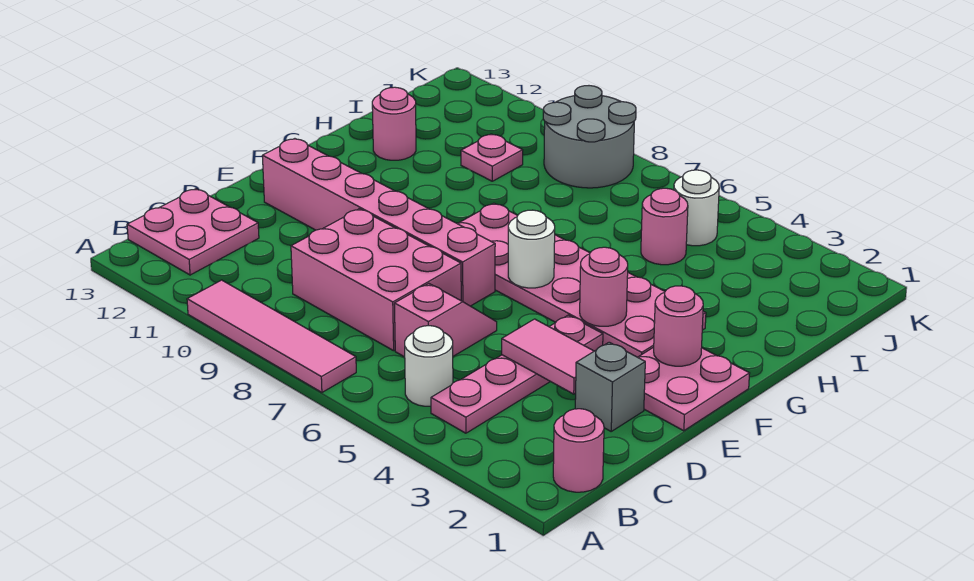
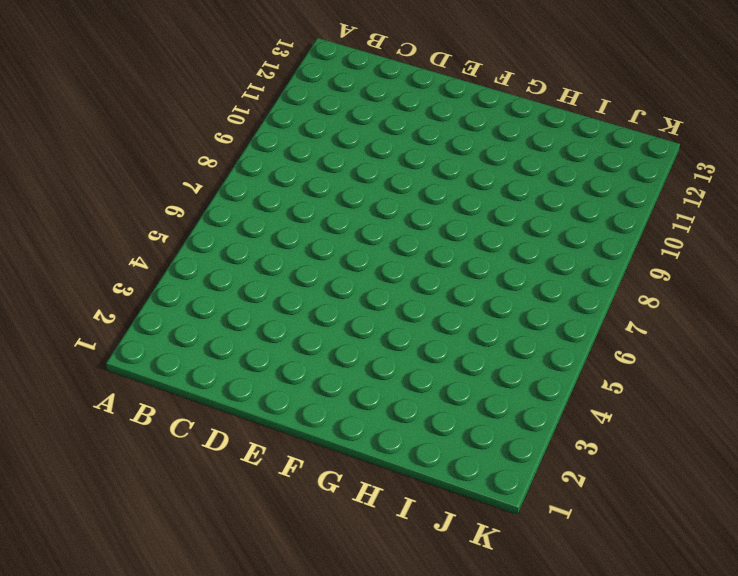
none -> pink tile A7:A10 level 1
none -> pink round brick B1 level 1
none -> pink plate B4:E4 level 1

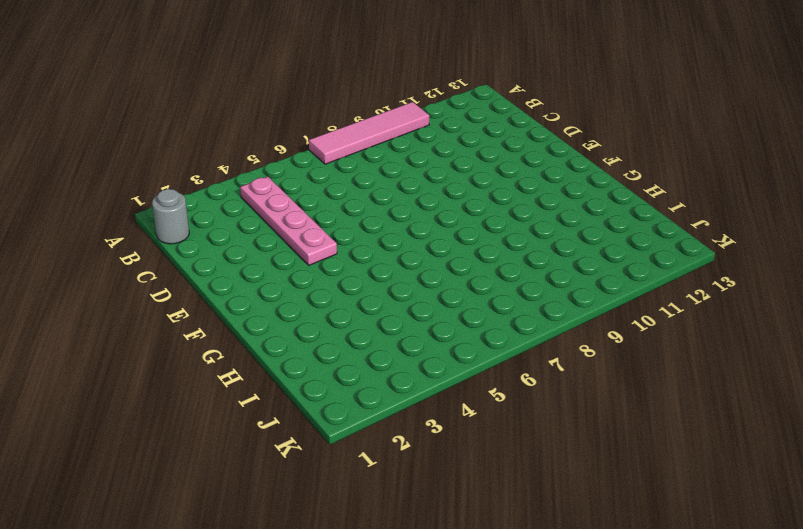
grey round brick B1 level 1 -> pink round brick B1 level 1
none -> white round brick B5 level 1
none -> pink plate B12:C13 level 1
none -> pink slope C6:D6 level 1 top C

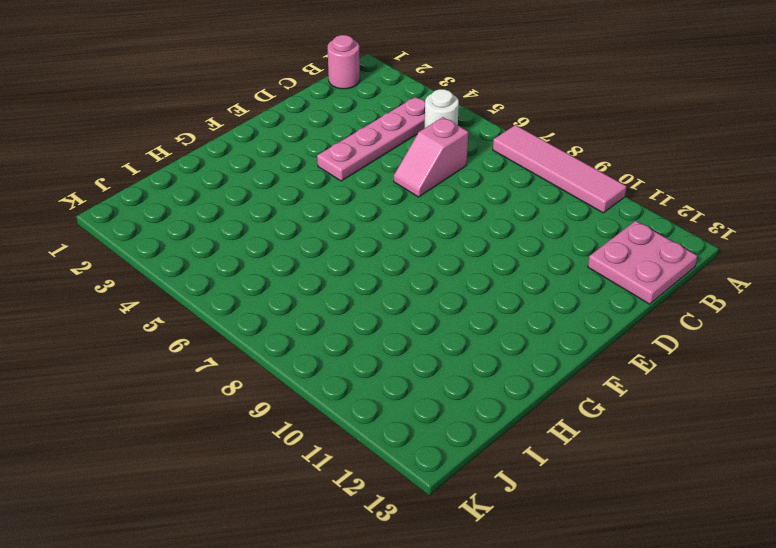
none -> pink brick C7:D9 level 1
none -> grey brick D2 level 1
none -> pink plate E1:F2 level 1

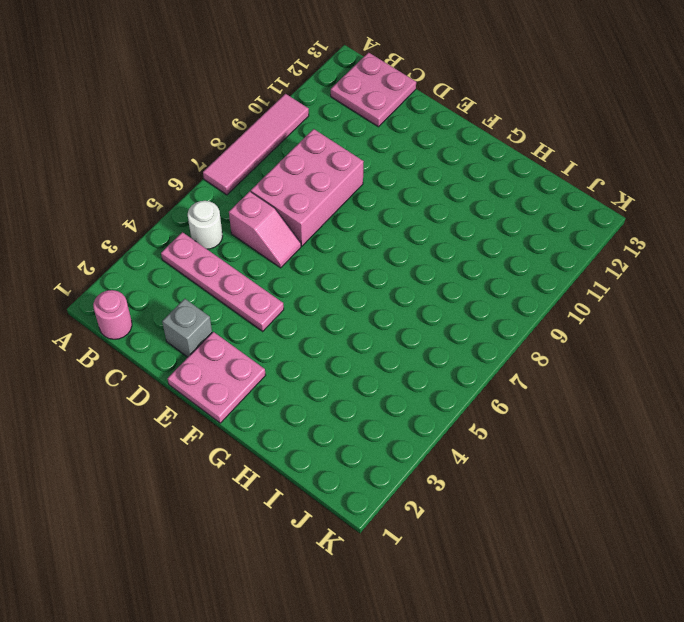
none -> pink brick E7:E12 level 1
none -> pink plate F3:G8 level 1
none -> pink round brick H12 level 1

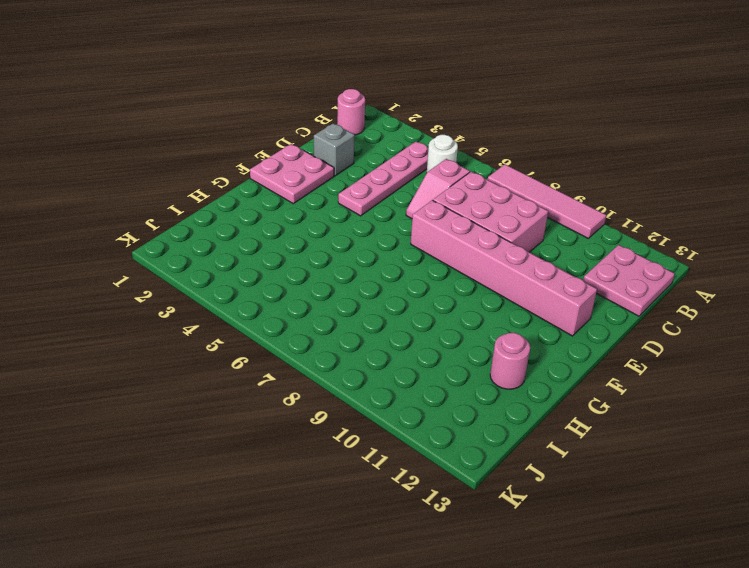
none -> pink plate F3:G8 level 1
none -> pink round brick I5 level 1
none -> pink plate I10 level 1

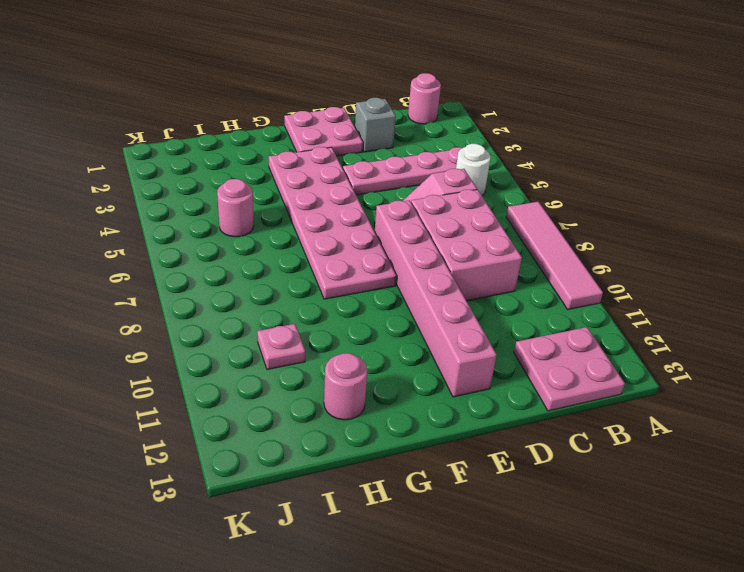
none -> white round brick J5 level 1
none -> grey round brick J8:K9 level 1
none -> pink tile D3:D4 level 2

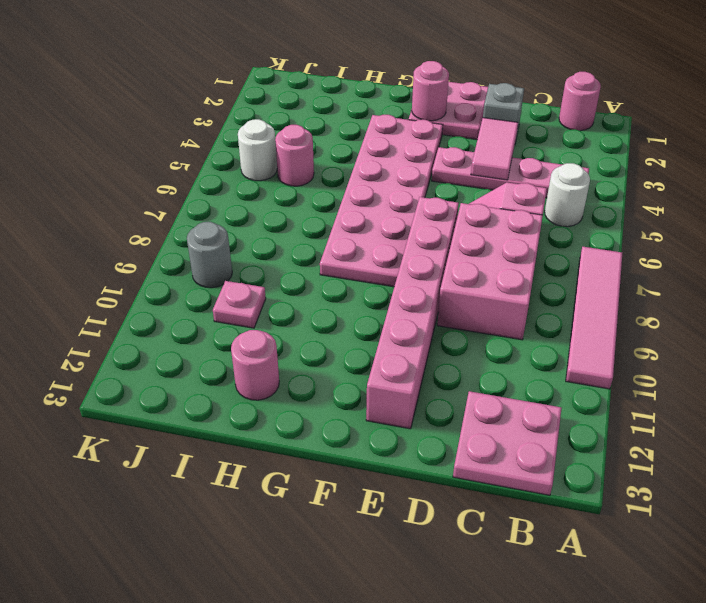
grey round brick J9 level 1 -> grey round brick J8:K9 level 1
none -> pink round brick F4 level 2
none -> white round brick F6 level 2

......

== What you are asked to do ==
Set down the complete material exactly, but do not include the images.

== Answer to the exercise ==
none -> pink tile A7:A10 level 1
none -> pink round brick B1 level 1
none -> pink plate B4:E4 level 1

grey round brick B1 level 1 -> pink round brick B1 level 1
none -> white round brick B5 level 1
none -> pink plate B12:C13 level 1
none -> pink slope C6:D6 level 1 top C

none -> pink brick C7:D9 level 1
none -> grey brick D2 level 1
none -> pink plate E1:F2 level 1

none -> pink brick E7:E12 level 1
none -> pink plate F3:G8 level 1
none -> pink round brick H12 level 1

none -> pink plate F3:G8 level 1
none -> pink round brick I5 level 1
none -> pink plate I10 level 1

none -> white round brick J5 level 1
none -> grey round brick J8:K9 level 1
none -> pink tile D3:D4 level 2

grey round brick J9 level 1 -> grey round brick J8:K9 level 1
none -> pink round brick F4 level 2
none -> white round brick F6 level 2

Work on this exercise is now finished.